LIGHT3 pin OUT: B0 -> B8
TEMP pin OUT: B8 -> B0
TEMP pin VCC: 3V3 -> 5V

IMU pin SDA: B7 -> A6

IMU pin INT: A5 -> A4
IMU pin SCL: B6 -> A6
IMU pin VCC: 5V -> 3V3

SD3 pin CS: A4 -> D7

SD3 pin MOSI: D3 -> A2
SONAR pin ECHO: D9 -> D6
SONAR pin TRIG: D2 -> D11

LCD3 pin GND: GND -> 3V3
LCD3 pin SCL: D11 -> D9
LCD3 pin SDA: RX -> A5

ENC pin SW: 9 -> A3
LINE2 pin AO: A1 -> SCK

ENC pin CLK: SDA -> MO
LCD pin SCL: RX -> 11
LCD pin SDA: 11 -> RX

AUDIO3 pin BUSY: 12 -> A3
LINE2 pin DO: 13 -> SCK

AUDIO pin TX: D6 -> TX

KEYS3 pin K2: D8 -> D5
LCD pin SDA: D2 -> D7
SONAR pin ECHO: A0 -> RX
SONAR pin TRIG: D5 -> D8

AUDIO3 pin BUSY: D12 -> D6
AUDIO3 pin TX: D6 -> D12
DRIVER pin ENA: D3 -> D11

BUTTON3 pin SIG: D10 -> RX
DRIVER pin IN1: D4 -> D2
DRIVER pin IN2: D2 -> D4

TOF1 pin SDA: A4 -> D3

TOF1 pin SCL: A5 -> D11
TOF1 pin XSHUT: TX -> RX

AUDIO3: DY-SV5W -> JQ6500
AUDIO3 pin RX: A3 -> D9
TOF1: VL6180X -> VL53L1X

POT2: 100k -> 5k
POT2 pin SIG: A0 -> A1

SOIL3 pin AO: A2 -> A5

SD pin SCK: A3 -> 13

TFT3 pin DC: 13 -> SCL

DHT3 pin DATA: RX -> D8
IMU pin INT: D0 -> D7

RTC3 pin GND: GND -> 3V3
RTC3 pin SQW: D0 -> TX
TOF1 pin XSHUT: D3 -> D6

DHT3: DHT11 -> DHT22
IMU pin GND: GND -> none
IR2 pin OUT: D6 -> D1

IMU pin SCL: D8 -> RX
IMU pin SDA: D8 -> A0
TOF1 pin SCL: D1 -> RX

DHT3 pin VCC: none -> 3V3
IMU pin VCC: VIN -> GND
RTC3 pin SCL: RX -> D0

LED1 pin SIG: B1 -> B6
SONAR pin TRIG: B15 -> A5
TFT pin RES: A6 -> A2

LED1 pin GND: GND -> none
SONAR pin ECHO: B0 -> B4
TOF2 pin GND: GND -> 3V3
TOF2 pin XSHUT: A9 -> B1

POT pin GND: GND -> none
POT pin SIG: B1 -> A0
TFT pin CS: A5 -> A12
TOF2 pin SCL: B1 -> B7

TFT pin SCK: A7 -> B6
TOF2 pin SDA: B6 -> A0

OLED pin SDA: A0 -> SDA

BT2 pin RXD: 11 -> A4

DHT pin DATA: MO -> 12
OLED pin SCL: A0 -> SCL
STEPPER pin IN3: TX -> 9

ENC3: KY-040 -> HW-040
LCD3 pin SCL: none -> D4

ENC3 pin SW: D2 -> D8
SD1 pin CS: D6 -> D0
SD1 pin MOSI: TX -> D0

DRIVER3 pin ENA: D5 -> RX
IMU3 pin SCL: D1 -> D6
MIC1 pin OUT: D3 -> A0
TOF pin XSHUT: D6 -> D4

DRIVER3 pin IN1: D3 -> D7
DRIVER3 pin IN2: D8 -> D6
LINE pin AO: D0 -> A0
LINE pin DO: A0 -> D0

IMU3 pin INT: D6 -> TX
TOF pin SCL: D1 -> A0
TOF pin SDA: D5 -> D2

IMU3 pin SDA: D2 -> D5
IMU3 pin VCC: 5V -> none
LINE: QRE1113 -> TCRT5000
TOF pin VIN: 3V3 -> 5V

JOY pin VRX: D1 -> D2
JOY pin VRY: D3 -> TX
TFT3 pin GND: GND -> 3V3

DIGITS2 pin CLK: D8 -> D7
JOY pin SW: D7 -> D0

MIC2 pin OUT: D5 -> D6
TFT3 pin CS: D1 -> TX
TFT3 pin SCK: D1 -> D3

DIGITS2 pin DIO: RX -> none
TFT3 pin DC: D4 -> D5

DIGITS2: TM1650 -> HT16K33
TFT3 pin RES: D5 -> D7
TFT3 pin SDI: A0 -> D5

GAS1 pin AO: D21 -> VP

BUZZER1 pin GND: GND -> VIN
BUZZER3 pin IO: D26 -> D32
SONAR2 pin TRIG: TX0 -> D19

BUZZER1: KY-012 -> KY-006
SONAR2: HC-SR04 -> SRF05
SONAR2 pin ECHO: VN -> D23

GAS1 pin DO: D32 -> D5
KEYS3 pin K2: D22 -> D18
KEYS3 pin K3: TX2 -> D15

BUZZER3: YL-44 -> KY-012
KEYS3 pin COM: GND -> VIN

———

#### What to do:
Give all of the entries again, exactly.

#### Answer section:
LIGHT3 pin OUT: B0 -> B8
TEMP pin OUT: B8 -> B0
TEMP pin VCC: 3V3 -> 5V

IMU pin SDA: B7 -> A6

IMU pin INT: A5 -> A4
IMU pin SCL: B6 -> A6
IMU pin VCC: 5V -> 3V3

SD3 pin CS: A4 -> D7

SD3 pin MOSI: D3 -> A2
SONAR pin ECHO: D9 -> D6
SONAR pin TRIG: D2 -> D11

LCD3 pin GND: GND -> 3V3
LCD3 pin SCL: D11 -> D9
LCD3 pin SDA: RX -> A5

ENC pin SW: 9 -> A3
LINE2 pin AO: A1 -> SCK

ENC pin CLK: SDA -> MO
LCD pin SCL: RX -> 11
LCD pin SDA: 11 -> RX

AUDIO3 pin BUSY: 12 -> A3
LINE2 pin DO: 13 -> SCK

AUDIO pin TX: D6 -> TX

KEYS3 pin K2: D8 -> D5
LCD pin SDA: D2 -> D7
SONAR pin ECHO: A0 -> RX
SONAR pin TRIG: D5 -> D8

AUDIO3 pin BUSY: D12 -> D6
AUDIO3 pin TX: D6 -> D12
DRIVER pin ENA: D3 -> D11

BUTTON3 pin SIG: D10 -> RX
DRIVER pin IN1: D4 -> D2
DRIVER pin IN2: D2 -> D4

TOF1 pin SDA: A4 -> D3

TOF1 pin SCL: A5 -> D11
TOF1 pin XSHUT: TX -> RX

AUDIO3: DY-SV5W -> JQ6500
AUDIO3 pin RX: A3 -> D9
TOF1: VL6180X -> VL53L1X

POT2: 100k -> 5k
POT2 pin SIG: A0 -> A1

SOIL3 pin AO: A2 -> A5

SD pin SCK: A3 -> 13

TFT3 pin DC: 13 -> SCL

DHT3 pin DATA: RX -> D8
IMU pin INT: D0 -> D7

RTC3 pin GND: GND -> 3V3
RTC3 pin SQW: D0 -> TX
TOF1 pin XSHUT: D3 -> D6

DHT3: DHT11 -> DHT22
IMU pin GND: GND -> none
IR2 pin OUT: D6 -> D1

IMU pin SCL: D8 -> RX
IMU pin SDA: D8 -> A0
TOF1 pin SCL: D1 -> RX

DHT3 pin VCC: none -> 3V3
IMU pin VCC: VIN -> GND
RTC3 pin SCL: RX -> D0

LED1 pin SIG: B1 -> B6
SONAR pin TRIG: B15 -> A5
TFT pin RES: A6 -> A2

LED1 pin GND: GND -> none
SONAR pin ECHO: B0 -> B4
TOF2 pin GND: GND -> 3V3
TOF2 pin XSHUT: A9 -> B1

POT pin GND: GND -> none
POT pin SIG: B1 -> A0
TFT pin CS: A5 -> A12
TOF2 pin SCL: B1 -> B7

TFT pin SCK: A7 -> B6
TOF2 pin SDA: B6 -> A0

OLED pin SDA: A0 -> SDA

BT2 pin RXD: 11 -> A4

DHT pin DATA: MO -> 12
OLED pin SCL: A0 -> SCL
STEPPER pin IN3: TX -> 9

ENC3: KY-040 -> HW-040
LCD3 pin SCL: none -> D4

ENC3 pin SW: D2 -> D8
SD1 pin CS: D6 -> D0
SD1 pin MOSI: TX -> D0

DRIVER3 pin ENA: D5 -> RX
IMU3 pin SCL: D1 -> D6
MIC1 pin OUT: D3 -> A0
TOF pin XSHUT: D6 -> D4

DRIVER3 pin IN1: D3 -> D7
DRIVER3 pin IN2: D8 -> D6
LINE pin AO: D0 -> A0
LINE pin DO: A0 -> D0

IMU3 pin INT: D6 -> TX
TOF pin SCL: D1 -> A0
TOF pin SDA: D5 -> D2

IMU3 pin SDA: D2 -> D5
IMU3 pin VCC: 5V -> none
LINE: QRE1113 -> TCRT5000
TOF pin VIN: 3V3 -> 5V

JOY pin VRX: D1 -> D2
JOY pin VRY: D3 -> TX
TFT3 pin GND: GND -> 3V3

DIGITS2 pin CLK: D8 -> D7
JOY pin SW: D7 -> D0

MIC2 pin OUT: D5 -> D6
TFT3 pin CS: D1 -> TX
TFT3 pin SCK: D1 -> D3

DIGITS2 pin DIO: RX -> none
TFT3 pin DC: D4 -> D5

DIGITS2: TM1650 -> HT16K33
TFT3 pin RES: D5 -> D7
TFT3 pin SDI: A0 -> D5

GAS1 pin AO: D21 -> VP

BUZZER1 pin GND: GND -> VIN
BUZZER3 pin IO: D26 -> D32
SONAR2 pin TRIG: TX0 -> D19

BUZZER1: KY-012 -> KY-006
SONAR2: HC-SR04 -> SRF05
SONAR2 pin ECHO: VN -> D23

GAS1 pin DO: D32 -> D5
KEYS3 pin K2: D22 -> D18
KEYS3 pin K3: TX2 -> D15

BUZZER3: YL-44 -> KY-012
KEYS3 pin COM: GND -> VIN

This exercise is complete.